Data for this task: Begin

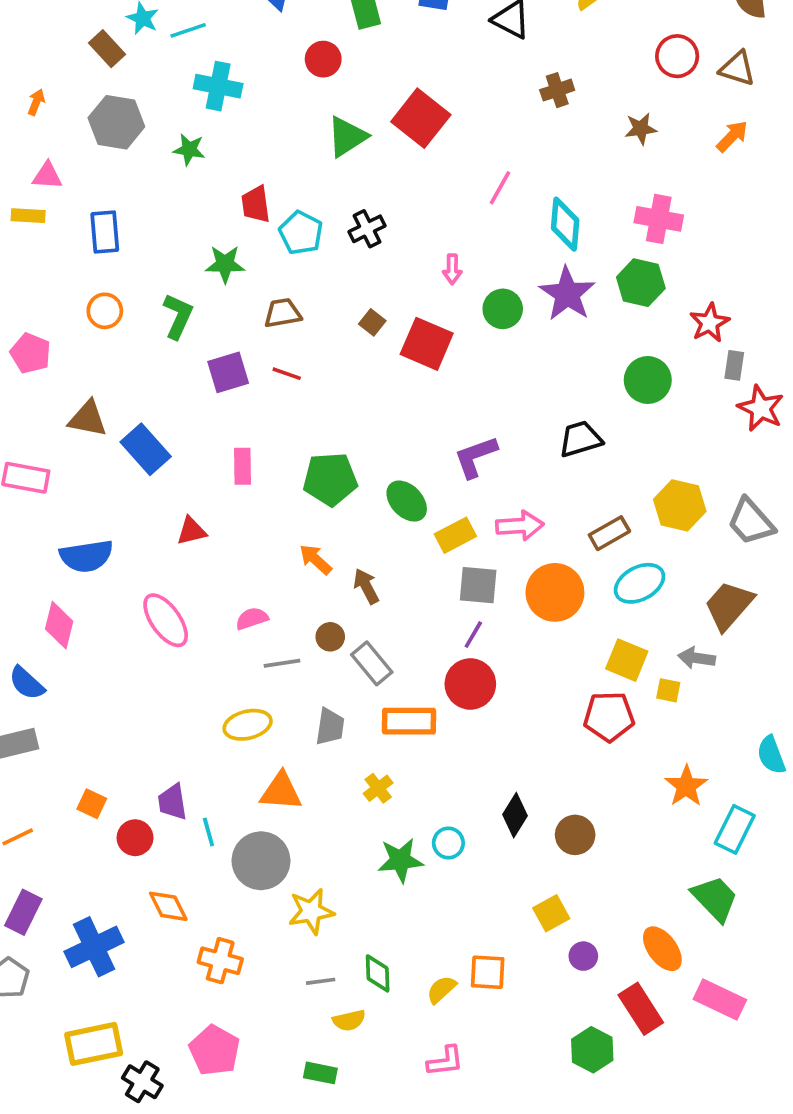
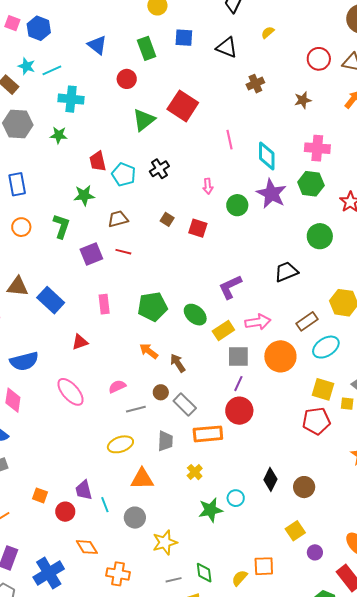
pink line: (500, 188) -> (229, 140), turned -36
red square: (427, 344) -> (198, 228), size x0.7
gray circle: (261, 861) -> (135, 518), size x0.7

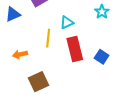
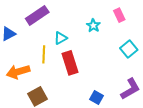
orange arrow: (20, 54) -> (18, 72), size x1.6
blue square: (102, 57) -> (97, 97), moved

Data for this task: End

Required work: The lines from the one containing "orange arrow: (20, 54) -> (18, 72), size x1.6" to the final line of the listing above must be set down exactly, both included.

Reply:
orange arrow: (20, 54) -> (18, 72), size x1.6
blue square: (102, 57) -> (97, 97), moved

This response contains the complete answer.